Target pointing data:
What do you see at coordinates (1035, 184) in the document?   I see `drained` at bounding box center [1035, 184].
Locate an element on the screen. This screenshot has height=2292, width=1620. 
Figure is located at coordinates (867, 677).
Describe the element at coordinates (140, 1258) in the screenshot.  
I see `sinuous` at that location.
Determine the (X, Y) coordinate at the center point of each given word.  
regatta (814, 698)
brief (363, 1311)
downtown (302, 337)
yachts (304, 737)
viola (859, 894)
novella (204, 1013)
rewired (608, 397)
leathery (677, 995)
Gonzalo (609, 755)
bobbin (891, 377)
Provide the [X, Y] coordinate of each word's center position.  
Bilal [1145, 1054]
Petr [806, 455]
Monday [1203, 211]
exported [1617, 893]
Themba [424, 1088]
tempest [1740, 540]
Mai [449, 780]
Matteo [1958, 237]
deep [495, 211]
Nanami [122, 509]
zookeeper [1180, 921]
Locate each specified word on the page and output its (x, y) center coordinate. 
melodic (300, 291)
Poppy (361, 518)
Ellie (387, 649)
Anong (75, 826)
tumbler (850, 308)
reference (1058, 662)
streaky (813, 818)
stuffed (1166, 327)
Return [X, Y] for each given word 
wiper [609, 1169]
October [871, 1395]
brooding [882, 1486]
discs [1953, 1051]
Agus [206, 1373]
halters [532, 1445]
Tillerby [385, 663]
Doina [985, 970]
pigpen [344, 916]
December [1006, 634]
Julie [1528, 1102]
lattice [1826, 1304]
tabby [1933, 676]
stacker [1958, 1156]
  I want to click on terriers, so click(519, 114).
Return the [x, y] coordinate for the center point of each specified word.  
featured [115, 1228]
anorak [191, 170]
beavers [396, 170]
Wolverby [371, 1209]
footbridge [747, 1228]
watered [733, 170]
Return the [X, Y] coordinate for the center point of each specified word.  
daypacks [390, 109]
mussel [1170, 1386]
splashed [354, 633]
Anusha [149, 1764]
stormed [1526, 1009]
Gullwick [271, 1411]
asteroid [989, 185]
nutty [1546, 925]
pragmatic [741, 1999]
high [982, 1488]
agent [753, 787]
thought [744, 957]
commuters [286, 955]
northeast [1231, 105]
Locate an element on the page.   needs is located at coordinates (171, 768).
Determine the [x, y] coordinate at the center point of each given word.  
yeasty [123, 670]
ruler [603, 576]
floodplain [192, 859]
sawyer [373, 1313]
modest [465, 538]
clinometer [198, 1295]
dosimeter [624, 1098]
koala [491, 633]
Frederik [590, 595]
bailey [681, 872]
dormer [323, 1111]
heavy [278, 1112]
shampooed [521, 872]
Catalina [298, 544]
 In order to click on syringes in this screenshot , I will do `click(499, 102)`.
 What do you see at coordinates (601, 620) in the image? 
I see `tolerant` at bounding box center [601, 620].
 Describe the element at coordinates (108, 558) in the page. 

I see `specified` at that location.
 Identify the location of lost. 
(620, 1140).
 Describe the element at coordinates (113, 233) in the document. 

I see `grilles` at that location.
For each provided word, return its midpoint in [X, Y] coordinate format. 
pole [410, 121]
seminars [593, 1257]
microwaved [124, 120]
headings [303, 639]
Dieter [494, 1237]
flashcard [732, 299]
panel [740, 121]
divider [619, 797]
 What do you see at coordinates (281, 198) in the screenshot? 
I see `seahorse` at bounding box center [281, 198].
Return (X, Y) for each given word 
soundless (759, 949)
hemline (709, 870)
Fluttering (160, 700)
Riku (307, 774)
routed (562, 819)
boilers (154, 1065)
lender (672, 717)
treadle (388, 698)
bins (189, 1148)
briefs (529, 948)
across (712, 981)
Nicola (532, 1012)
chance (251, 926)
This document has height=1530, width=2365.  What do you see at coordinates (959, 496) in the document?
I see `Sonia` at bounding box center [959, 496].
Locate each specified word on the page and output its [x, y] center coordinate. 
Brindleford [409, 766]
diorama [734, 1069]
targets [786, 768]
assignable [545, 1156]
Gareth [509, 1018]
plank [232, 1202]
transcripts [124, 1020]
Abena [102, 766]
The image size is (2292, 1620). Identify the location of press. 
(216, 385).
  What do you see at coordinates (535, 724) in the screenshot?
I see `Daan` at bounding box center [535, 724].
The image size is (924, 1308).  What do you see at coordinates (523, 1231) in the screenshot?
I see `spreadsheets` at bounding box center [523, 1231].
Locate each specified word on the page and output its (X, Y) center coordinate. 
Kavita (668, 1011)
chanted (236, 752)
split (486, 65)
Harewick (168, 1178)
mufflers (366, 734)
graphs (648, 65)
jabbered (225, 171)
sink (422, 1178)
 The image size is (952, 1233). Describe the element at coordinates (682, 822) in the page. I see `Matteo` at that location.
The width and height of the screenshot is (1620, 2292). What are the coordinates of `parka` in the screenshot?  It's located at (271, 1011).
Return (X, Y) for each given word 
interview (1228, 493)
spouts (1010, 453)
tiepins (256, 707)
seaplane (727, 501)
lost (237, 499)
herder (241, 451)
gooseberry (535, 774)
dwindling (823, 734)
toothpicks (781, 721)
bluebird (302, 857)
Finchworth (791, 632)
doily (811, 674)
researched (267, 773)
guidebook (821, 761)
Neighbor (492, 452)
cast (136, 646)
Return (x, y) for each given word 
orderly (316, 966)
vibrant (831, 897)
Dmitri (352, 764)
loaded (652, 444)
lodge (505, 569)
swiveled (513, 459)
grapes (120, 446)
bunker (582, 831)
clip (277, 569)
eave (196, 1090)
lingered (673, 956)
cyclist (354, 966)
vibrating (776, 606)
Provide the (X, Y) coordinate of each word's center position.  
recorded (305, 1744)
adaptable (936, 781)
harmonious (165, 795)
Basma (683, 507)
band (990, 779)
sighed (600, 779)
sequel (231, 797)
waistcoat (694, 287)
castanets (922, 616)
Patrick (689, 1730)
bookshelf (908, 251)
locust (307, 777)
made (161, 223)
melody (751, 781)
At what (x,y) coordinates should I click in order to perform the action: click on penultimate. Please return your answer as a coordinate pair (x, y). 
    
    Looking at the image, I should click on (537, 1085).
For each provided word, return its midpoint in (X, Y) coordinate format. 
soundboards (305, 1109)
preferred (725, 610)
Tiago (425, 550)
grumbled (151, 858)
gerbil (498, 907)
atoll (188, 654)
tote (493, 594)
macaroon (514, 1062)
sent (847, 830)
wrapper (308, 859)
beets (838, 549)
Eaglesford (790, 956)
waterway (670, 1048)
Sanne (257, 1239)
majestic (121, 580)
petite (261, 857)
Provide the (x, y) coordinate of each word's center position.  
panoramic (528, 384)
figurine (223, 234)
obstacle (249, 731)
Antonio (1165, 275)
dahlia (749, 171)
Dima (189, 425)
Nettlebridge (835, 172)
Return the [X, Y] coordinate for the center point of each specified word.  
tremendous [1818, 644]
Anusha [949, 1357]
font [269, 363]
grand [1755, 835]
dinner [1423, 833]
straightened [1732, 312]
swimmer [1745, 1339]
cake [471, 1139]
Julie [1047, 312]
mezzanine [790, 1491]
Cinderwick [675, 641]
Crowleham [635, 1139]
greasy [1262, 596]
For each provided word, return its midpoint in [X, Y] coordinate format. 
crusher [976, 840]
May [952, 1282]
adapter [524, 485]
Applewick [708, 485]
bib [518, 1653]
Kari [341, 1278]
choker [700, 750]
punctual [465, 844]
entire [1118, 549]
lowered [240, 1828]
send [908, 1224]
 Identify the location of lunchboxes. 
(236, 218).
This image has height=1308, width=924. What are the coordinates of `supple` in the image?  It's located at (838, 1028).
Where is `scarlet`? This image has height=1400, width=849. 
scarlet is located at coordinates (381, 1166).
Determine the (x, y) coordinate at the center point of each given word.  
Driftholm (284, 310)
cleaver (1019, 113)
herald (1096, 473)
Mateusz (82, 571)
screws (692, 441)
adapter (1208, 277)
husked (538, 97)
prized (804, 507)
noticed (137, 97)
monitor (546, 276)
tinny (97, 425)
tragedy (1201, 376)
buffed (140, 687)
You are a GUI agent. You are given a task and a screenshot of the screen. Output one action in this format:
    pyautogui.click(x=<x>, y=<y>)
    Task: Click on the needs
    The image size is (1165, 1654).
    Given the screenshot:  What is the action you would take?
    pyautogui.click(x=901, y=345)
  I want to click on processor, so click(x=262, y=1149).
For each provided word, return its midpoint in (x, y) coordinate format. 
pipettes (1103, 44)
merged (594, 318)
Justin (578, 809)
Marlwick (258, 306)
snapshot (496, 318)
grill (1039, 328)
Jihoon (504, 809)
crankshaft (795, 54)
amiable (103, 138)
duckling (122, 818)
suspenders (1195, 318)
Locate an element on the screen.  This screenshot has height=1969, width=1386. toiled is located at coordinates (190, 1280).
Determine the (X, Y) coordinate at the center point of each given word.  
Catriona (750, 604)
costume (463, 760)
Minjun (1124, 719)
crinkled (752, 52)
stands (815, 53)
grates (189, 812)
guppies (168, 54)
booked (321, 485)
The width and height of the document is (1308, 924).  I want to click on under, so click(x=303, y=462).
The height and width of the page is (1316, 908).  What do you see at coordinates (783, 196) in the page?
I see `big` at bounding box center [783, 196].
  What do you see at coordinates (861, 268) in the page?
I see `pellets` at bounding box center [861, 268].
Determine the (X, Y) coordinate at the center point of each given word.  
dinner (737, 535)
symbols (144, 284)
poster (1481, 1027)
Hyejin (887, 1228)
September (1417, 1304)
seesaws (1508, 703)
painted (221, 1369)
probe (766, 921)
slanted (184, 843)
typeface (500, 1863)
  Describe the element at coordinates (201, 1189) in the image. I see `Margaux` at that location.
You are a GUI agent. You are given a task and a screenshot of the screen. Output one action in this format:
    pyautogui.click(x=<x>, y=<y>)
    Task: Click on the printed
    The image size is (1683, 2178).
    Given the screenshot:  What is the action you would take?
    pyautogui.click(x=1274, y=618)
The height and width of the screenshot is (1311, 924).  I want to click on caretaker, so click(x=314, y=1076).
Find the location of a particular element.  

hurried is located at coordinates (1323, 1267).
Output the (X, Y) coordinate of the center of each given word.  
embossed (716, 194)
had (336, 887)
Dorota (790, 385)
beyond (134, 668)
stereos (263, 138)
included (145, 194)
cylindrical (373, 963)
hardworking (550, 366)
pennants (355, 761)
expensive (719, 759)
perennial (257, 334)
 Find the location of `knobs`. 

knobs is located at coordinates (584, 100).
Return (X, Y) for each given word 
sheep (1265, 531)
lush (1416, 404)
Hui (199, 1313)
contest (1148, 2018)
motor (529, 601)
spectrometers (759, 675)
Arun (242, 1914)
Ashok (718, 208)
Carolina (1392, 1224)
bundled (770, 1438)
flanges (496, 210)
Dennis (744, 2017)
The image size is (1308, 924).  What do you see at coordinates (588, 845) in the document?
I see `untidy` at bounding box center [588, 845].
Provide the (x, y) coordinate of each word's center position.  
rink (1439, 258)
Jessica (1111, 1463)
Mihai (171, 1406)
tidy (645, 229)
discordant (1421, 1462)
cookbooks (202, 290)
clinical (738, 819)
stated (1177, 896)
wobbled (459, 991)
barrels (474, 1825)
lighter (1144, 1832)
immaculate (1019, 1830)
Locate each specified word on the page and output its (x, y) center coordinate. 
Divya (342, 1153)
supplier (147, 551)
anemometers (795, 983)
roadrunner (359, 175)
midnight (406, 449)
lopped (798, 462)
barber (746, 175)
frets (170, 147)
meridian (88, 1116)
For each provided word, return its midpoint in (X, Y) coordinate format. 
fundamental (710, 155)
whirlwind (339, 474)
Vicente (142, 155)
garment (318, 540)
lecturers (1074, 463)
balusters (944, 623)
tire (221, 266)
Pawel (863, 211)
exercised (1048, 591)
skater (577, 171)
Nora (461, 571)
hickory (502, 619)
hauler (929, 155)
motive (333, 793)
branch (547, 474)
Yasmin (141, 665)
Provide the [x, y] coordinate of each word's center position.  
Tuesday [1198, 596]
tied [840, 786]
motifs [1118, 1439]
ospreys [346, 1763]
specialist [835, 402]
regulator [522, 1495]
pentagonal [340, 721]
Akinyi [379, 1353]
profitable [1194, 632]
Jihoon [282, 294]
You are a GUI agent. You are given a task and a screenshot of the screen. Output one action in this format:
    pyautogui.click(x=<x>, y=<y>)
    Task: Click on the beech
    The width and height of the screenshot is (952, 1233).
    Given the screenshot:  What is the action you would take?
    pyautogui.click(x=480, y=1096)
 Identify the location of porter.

Problem statement: Convert the stretch of the listing from the line containing "bobbin (891, 377)" through the line containing "Julie [1528, 1102]" into a Markdown table with the columns "No." and "Text", where "No." numbers each row and "Text" holds the line. Leave out any blank lines.

Full solution:
| No. | Text |
|---|---|
| 1 | bobbin (891, 377) |
| 2 | Provide the [X, Y] coordinate of each word's center position.   |
| 3 | Bilal [1145, 1054] |
| 4 | Petr [806, 455] |
| 5 | Monday [1203, 211] |
| 6 | exported [1617, 893] |
| 7 | Themba [424, 1088] |
| 8 | tempest [1740, 540] |
| 9 | Mai [449, 780] |
| 10 | Matteo [1958, 237] |
| 11 | deep [495, 211] |
| 12 | Nanami [122, 509] |
| 13 | zookeeper [1180, 921] |
| 14 | Locate each specified word on the page and output its (x, y) center coordinate.  |
| 15 | melodic (300, 291) |
| 16 | Poppy (361, 518) |
| 17 | Ellie (387, 649) |
| 18 | Anong (75, 826) |
| 19 | tumbler (850, 308) |
| 20 | reference (1058, 662) |
| 21 | streaky (813, 818) |
| 22 | stuffed (1166, 327) |
| 23 | Return [X, Y] for each given word  |
| 24 | wiper [609, 1169] |
| 25 | October [871, 1395] |
| 26 | brooding [882, 1486] |
| 27 | discs [1953, 1051] |
| 28 | Agus [206, 1373] |
| 29 | halters [532, 1445] |
| 30 | Tillerby [385, 663] |
| 31 | Doina [985, 970] |
| 32 | pigpen [344, 916] |
| 33 | December [1006, 634] |
| 34 | Julie [1528, 1102] |